→ Problem:
Without adding or dropping anything, copy the entries below.

→ Material provided:
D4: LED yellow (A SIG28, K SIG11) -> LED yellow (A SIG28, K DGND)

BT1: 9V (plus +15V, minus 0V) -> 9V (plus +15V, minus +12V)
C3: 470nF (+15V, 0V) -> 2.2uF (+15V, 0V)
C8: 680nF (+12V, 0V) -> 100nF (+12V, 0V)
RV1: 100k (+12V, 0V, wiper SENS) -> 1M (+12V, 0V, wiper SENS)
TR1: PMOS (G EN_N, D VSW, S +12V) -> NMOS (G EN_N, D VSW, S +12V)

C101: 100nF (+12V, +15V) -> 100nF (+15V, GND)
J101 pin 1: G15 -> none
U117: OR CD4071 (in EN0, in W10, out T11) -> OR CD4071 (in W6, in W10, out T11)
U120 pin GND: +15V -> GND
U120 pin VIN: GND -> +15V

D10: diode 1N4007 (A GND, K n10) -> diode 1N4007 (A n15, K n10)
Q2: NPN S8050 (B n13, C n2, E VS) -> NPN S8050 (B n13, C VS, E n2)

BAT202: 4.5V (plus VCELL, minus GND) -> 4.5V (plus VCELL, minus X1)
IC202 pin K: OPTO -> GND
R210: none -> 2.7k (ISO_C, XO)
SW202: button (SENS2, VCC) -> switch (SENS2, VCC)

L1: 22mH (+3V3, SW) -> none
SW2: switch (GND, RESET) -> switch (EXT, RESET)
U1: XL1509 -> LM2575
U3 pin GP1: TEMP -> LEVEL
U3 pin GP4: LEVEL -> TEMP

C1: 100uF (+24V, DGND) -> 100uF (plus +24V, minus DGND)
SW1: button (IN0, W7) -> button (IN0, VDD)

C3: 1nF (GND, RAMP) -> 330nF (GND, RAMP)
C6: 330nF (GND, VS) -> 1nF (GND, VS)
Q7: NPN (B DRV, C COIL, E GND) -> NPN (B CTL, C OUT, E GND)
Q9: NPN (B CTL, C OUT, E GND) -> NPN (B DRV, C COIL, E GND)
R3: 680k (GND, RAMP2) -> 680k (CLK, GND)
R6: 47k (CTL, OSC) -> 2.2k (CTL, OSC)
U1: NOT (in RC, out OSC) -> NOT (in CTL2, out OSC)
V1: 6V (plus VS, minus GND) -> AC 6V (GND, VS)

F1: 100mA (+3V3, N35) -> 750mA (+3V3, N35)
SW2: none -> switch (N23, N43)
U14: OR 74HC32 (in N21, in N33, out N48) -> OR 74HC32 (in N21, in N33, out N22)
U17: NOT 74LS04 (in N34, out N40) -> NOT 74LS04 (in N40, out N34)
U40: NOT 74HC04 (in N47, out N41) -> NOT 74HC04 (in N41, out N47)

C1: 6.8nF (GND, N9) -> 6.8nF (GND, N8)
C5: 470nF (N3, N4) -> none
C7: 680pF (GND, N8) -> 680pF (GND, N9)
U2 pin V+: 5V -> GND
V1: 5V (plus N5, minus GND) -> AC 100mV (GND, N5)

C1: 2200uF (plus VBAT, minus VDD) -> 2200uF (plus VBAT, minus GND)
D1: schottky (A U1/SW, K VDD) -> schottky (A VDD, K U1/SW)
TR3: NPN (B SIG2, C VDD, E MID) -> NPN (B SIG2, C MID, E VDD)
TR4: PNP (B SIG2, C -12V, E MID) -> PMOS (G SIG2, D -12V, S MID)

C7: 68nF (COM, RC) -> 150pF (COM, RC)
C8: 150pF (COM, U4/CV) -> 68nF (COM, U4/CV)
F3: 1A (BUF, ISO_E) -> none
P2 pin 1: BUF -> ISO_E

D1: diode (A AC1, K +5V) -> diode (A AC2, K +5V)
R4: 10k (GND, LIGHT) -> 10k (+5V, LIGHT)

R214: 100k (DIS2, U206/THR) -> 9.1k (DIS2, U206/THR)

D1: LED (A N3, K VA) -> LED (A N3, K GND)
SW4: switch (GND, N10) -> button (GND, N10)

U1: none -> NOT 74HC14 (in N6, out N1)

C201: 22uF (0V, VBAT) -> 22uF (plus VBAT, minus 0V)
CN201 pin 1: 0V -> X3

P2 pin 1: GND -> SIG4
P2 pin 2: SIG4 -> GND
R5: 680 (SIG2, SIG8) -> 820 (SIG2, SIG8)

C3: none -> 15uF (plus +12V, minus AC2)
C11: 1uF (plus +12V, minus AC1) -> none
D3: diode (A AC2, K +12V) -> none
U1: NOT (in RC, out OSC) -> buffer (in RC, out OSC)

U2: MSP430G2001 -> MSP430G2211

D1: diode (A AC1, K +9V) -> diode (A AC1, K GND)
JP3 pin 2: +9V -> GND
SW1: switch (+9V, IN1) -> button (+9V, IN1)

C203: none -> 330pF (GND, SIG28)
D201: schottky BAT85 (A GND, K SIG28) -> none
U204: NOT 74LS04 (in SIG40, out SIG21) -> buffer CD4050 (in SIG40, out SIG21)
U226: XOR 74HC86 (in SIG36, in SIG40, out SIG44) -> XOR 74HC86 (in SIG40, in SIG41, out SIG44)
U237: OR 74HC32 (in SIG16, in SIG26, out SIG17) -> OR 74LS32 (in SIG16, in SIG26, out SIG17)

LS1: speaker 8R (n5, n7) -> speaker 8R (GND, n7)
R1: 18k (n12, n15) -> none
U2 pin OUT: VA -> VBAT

→ Task answer:
D4: LED yellow (A SIG28, K SIG11) -> LED yellow (A SIG28, K DGND)

BT1: 9V (plus +15V, minus 0V) -> 9V (plus +15V, minus +12V)
C3: 470nF (+15V, 0V) -> 2.2uF (+15V, 0V)
C8: 680nF (+12V, 0V) -> 100nF (+12V, 0V)
RV1: 100k (+12V, 0V, wiper SENS) -> 1M (+12V, 0V, wiper SENS)
TR1: PMOS (G EN_N, D VSW, S +12V) -> NMOS (G EN_N, D VSW, S +12V)

C101: 100nF (+12V, +15V) -> 100nF (+15V, GND)
J101 pin 1: G15 -> none
U117: OR CD4071 (in EN0, in W10, out T11) -> OR CD4071 (in W6, in W10, out T11)
U120 pin GND: +15V -> GND
U120 pin VIN: GND -> +15V

D10: diode 1N4007 (A GND, K n10) -> diode 1N4007 (A n15, K n10)
Q2: NPN S8050 (B n13, C n2, E VS) -> NPN S8050 (B n13, C VS, E n2)

BAT202: 4.5V (plus VCELL, minus GND) -> 4.5V (plus VCELL, minus X1)
IC202 pin K: OPTO -> GND
R210: none -> 2.7k (ISO_C, XO)
SW202: button (SENS2, VCC) -> switch (SENS2, VCC)

L1: 22mH (+3V3, SW) -> none
SW2: switch (GND, RESET) -> switch (EXT, RESET)
U1: XL1509 -> LM2575
U3 pin GP1: TEMP -> LEVEL
U3 pin GP4: LEVEL -> TEMP

C1: 100uF (+24V, DGND) -> 100uF (plus +24V, minus DGND)
SW1: button (IN0, W7) -> button (IN0, VDD)

C3: 1nF (GND, RAMP) -> 330nF (GND, RAMP)
C6: 330nF (GND, VS) -> 1nF (GND, VS)
Q7: NPN (B DRV, C COIL, E GND) -> NPN (B CTL, C OUT, E GND)
Q9: NPN (B CTL, C OUT, E GND) -> NPN (B DRV, C COIL, E GND)
R3: 680k (GND, RAMP2) -> 680k (CLK, GND)
R6: 47k (CTL, OSC) -> 2.2k (CTL, OSC)
U1: NOT (in RC, out OSC) -> NOT (in CTL2, out OSC)
V1: 6V (plus VS, minus GND) -> AC 6V (GND, VS)

F1: 100mA (+3V3, N35) -> 750mA (+3V3, N35)
SW2: none -> switch (N23, N43)
U14: OR 74HC32 (in N21, in N33, out N48) -> OR 74HC32 (in N21, in N33, out N22)
U17: NOT 74LS04 (in N34, out N40) -> NOT 74LS04 (in N40, out N34)
U40: NOT 74HC04 (in N47, out N41) -> NOT 74HC04 (in N41, out N47)

C1: 6.8nF (GND, N9) -> 6.8nF (GND, N8)
C5: 470nF (N3, N4) -> none
C7: 680pF (GND, N8) -> 680pF (GND, N9)
U2 pin V+: 5V -> GND
V1: 5V (plus N5, minus GND) -> AC 100mV (GND, N5)

C1: 2200uF (plus VBAT, minus VDD) -> 2200uF (plus VBAT, minus GND)
D1: schottky (A U1/SW, K VDD) -> schottky (A VDD, K U1/SW)
TR3: NPN (B SIG2, C VDD, E MID) -> NPN (B SIG2, C MID, E VDD)
TR4: PNP (B SIG2, C -12V, E MID) -> PMOS (G SIG2, D -12V, S MID)

C7: 68nF (COM, RC) -> 150pF (COM, RC)
C8: 150pF (COM, U4/CV) -> 68nF (COM, U4/CV)
F3: 1A (BUF, ISO_E) -> none
P2 pin 1: BUF -> ISO_E

D1: diode (A AC1, K +5V) -> diode (A AC2, K +5V)
R4: 10k (GND, LIGHT) -> 10k (+5V, LIGHT)

R214: 100k (DIS2, U206/THR) -> 9.1k (DIS2, U206/THR)

D1: LED (A N3, K VA) -> LED (A N3, K GND)
SW4: switch (GND, N10) -> button (GND, N10)

U1: none -> NOT 74HC14 (in N6, out N1)

C201: 22uF (0V, VBAT) -> 22uF (plus VBAT, minus 0V)
CN201 pin 1: 0V -> X3

P2 pin 1: GND -> SIG4
P2 pin 2: SIG4 -> GND
R5: 680 (SIG2, SIG8) -> 820 (SIG2, SIG8)

C3: none -> 15uF (plus +12V, minus AC2)
C11: 1uF (plus +12V, minus AC1) -> none
D3: diode (A AC2, K +12V) -> none
U1: NOT (in RC, out OSC) -> buffer (in RC, out OSC)

U2: MSP430G2001 -> MSP430G2211

D1: diode (A AC1, K +9V) -> diode (A AC1, K GND)
JP3 pin 2: +9V -> GND
SW1: switch (+9V, IN1) -> button (+9V, IN1)

C203: none -> 330pF (GND, SIG28)
D201: schottky BAT85 (A GND, K SIG28) -> none
U204: NOT 74LS04 (in SIG40, out SIG21) -> buffer CD4050 (in SIG40, out SIG21)
U226: XOR 74HC86 (in SIG36, in SIG40, out SIG44) -> XOR 74HC86 (in SIG40, in SIG41, out SIG44)
U237: OR 74HC32 (in SIG16, in SIG26, out SIG17) -> OR 74LS32 (in SIG16, in SIG26, out SIG17)

LS1: speaker 8R (n5, n7) -> speaker 8R (GND, n7)
R1: 18k (n12, n15) -> none
U2 pin OUT: VA -> VBAT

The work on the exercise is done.